**Assignment**
Every line below between the line holding "R9: 3.9k (GND, N_18) -> 100k (GND, N_18)" and the line holding "L1: none -> 100mH (T10, X4)", inclusive, should be repeated exactly, and all other lines omitted.
Listed records START
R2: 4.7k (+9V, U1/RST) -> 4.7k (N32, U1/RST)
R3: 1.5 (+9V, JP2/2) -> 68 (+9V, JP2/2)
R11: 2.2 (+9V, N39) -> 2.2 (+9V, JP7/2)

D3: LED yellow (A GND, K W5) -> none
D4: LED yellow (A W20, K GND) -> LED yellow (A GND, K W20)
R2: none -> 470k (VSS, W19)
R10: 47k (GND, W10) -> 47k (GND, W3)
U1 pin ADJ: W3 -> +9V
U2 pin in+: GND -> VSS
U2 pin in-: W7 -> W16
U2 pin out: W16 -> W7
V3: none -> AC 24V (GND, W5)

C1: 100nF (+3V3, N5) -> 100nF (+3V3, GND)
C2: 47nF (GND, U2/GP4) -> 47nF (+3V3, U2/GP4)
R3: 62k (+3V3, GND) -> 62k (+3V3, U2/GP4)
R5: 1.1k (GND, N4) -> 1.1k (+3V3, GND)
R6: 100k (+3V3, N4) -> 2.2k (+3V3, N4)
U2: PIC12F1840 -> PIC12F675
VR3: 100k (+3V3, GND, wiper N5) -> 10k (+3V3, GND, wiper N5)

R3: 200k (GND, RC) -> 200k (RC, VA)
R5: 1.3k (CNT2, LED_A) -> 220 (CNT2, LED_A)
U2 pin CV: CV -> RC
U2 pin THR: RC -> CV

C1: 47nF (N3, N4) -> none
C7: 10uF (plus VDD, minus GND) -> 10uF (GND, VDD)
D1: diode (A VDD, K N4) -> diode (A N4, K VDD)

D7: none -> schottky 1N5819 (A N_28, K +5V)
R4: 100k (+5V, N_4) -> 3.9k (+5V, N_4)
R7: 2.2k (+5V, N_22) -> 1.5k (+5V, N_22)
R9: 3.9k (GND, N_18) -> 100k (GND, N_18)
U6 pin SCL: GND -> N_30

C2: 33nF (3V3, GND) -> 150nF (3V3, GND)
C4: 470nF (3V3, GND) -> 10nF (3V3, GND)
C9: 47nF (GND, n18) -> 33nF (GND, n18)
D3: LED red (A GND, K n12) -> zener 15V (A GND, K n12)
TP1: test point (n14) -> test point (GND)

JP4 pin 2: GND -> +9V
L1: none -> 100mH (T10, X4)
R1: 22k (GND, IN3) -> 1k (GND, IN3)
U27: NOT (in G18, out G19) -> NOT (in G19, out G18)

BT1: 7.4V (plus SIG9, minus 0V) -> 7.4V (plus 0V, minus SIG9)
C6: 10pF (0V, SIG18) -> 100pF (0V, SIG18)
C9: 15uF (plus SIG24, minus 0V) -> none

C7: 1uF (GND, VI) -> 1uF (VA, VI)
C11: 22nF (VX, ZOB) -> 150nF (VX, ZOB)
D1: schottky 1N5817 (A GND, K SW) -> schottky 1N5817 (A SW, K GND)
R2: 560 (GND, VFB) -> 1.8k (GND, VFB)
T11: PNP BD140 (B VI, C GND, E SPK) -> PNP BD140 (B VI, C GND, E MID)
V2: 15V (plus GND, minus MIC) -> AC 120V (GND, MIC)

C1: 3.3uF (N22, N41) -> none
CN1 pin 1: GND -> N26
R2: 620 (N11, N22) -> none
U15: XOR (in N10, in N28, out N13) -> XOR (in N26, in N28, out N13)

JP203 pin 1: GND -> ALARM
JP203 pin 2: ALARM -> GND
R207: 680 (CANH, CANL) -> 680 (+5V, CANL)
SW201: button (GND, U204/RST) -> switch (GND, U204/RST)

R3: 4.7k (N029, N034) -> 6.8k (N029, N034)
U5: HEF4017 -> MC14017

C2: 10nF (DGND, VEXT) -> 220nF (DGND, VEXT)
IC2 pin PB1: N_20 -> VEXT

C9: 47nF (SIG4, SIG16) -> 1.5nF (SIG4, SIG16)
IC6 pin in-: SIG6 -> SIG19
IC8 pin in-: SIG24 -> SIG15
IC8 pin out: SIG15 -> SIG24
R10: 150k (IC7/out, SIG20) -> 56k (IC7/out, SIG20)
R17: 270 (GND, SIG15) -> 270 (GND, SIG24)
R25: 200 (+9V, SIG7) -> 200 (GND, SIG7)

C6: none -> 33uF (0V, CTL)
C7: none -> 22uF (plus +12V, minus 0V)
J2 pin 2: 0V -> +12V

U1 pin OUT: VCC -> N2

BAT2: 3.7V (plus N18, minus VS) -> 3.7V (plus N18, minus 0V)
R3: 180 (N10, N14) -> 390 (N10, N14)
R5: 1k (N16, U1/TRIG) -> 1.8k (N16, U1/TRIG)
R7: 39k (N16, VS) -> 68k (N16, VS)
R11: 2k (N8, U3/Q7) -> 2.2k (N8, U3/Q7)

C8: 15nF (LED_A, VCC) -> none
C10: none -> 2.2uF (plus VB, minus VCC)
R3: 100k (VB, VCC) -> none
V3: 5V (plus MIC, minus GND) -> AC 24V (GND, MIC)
Listed records END
**Final answer**
R9: 3.9k (GND, N_18) -> 100k (GND, N_18)
U6 pin SCL: GND -> N_30

C2: 33nF (3V3, GND) -> 150nF (3V3, GND)
C4: 470nF (3V3, GND) -> 10nF (3V3, GND)
C9: 47nF (GND, n18) -> 33nF (GND, n18)
D3: LED red (A GND, K n12) -> zener 15V (A GND, K n12)
TP1: test point (n14) -> test point (GND)

JP4 pin 2: GND -> +9V
L1: none -> 100mH (T10, X4)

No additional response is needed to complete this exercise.